WORK REQUEST: Under this line are the records; write out word for word the part that begins at the line containing "BAT1: 12V (plus" and ends at the line containing "C3: 150pF (GND, N009) -> 150pF (+5V, N009)", and no more.

EXERCISE INPUTS:
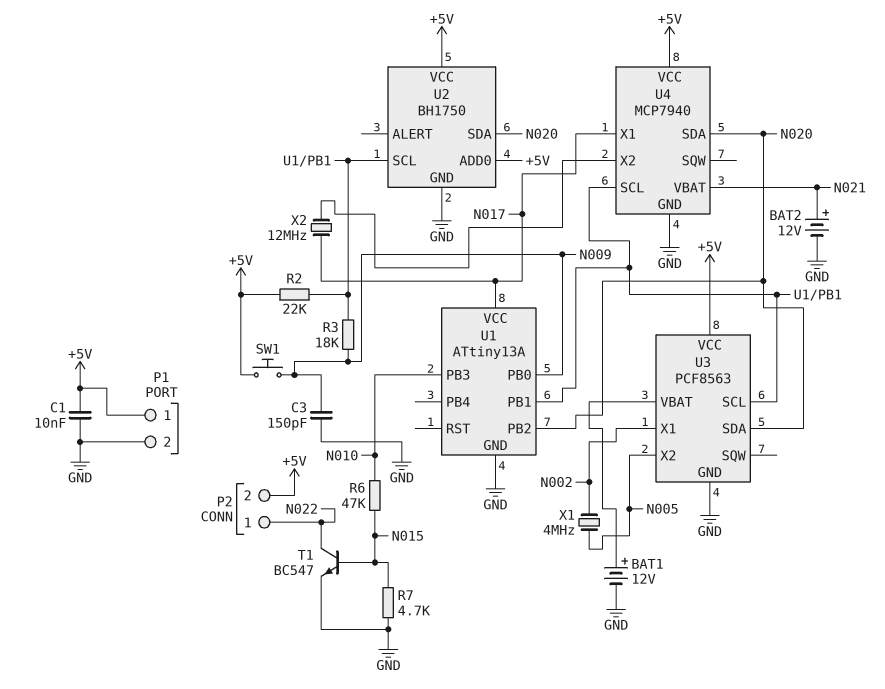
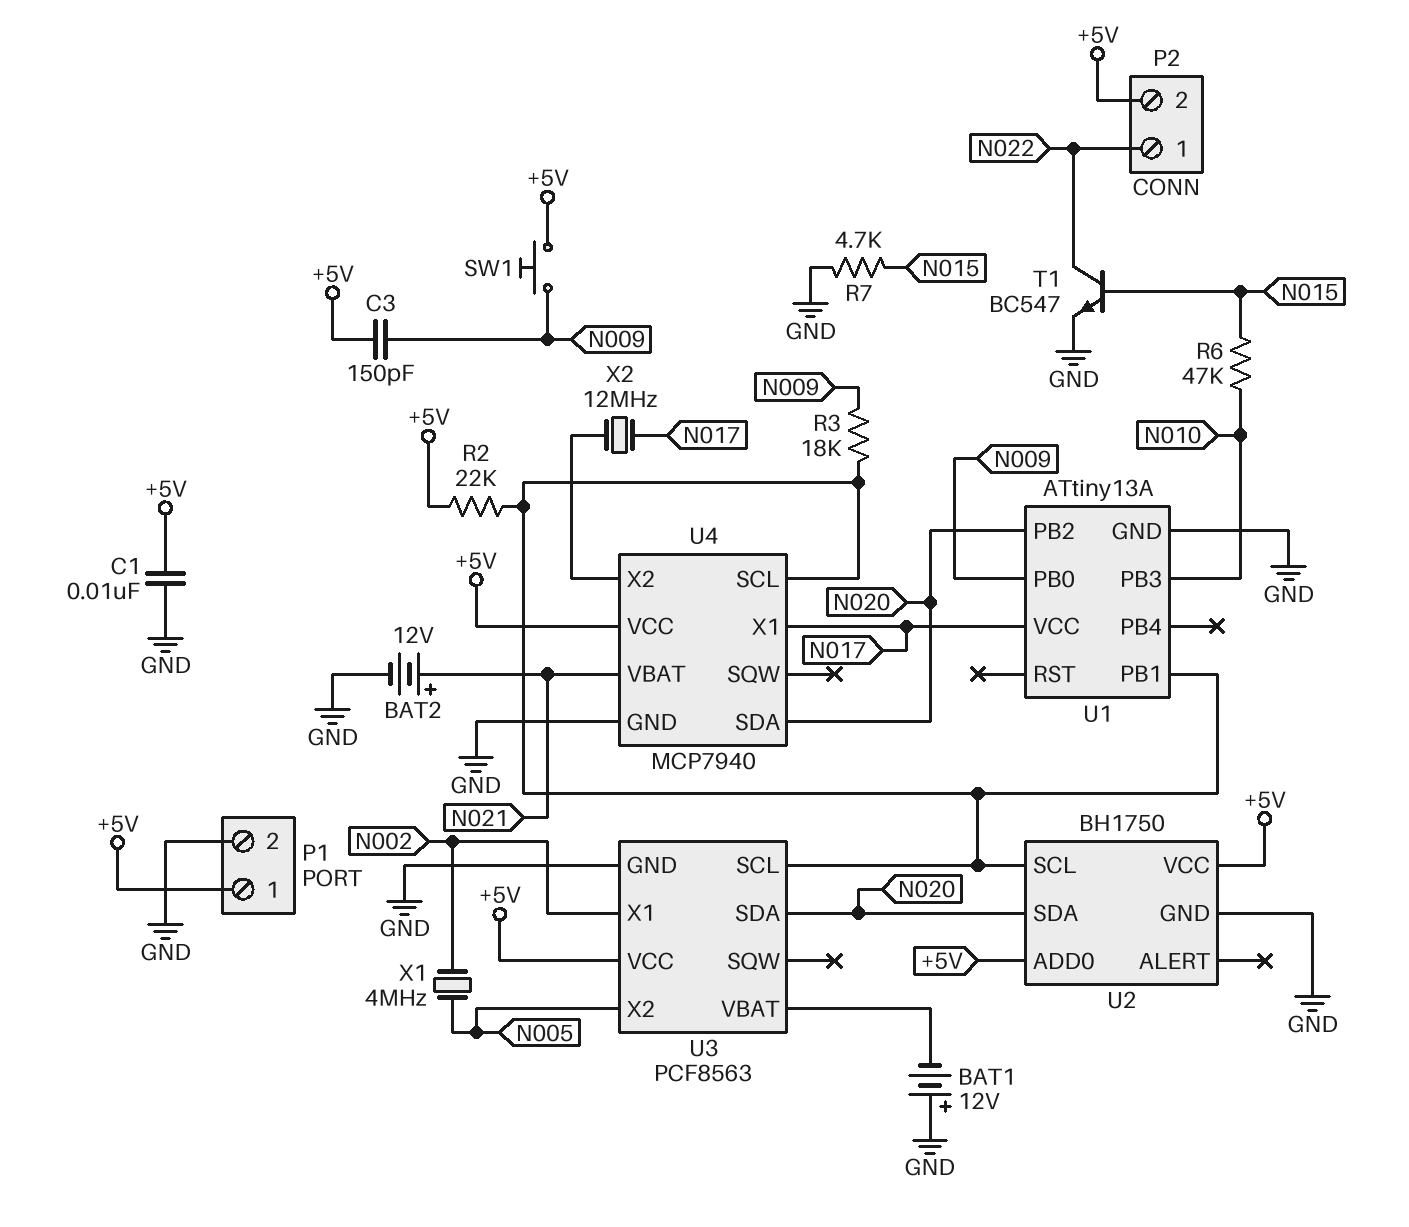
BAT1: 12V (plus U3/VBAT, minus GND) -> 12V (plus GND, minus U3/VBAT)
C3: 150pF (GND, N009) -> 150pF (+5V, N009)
...
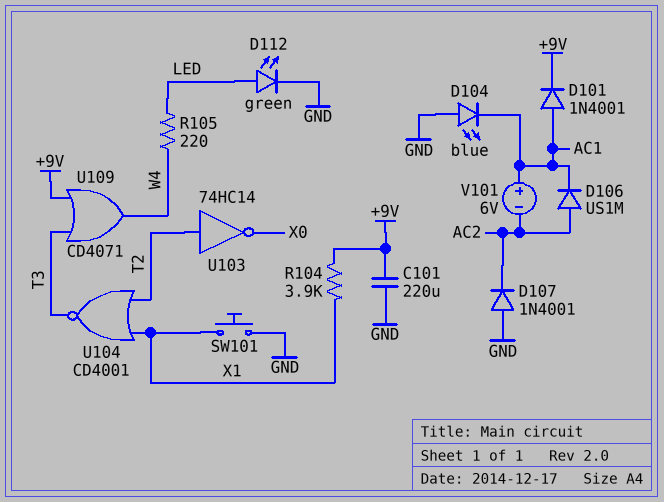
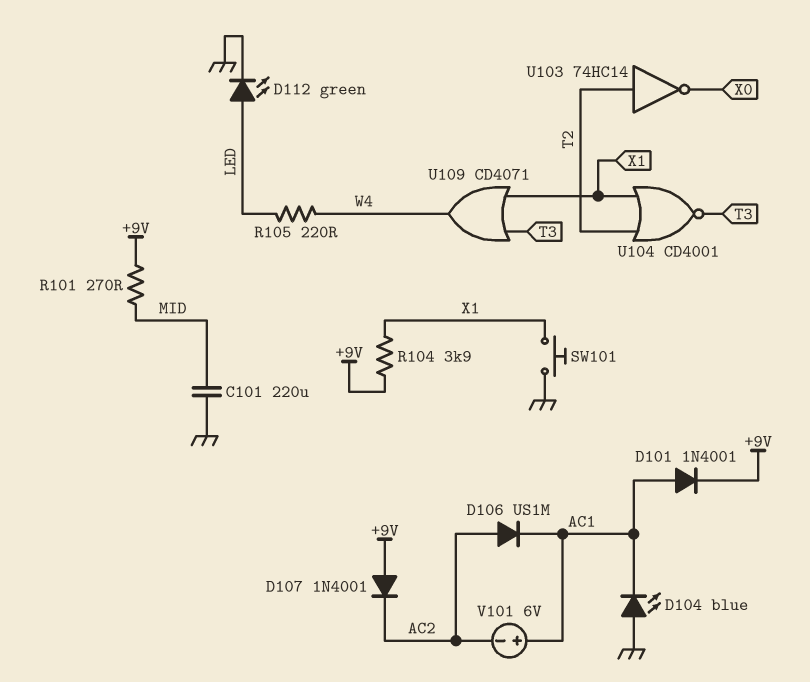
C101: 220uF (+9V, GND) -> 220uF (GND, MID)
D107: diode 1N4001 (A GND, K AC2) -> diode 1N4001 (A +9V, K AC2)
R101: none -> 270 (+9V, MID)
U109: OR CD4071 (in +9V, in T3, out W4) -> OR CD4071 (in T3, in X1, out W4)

WRITTEN ANSWER:
BAT1: 12V (plus U3/VBAT, minus GND) -> 12V (plus GND, minus U3/VBAT)
C3: 150pF (GND, N009) -> 150pF (+5V, N009)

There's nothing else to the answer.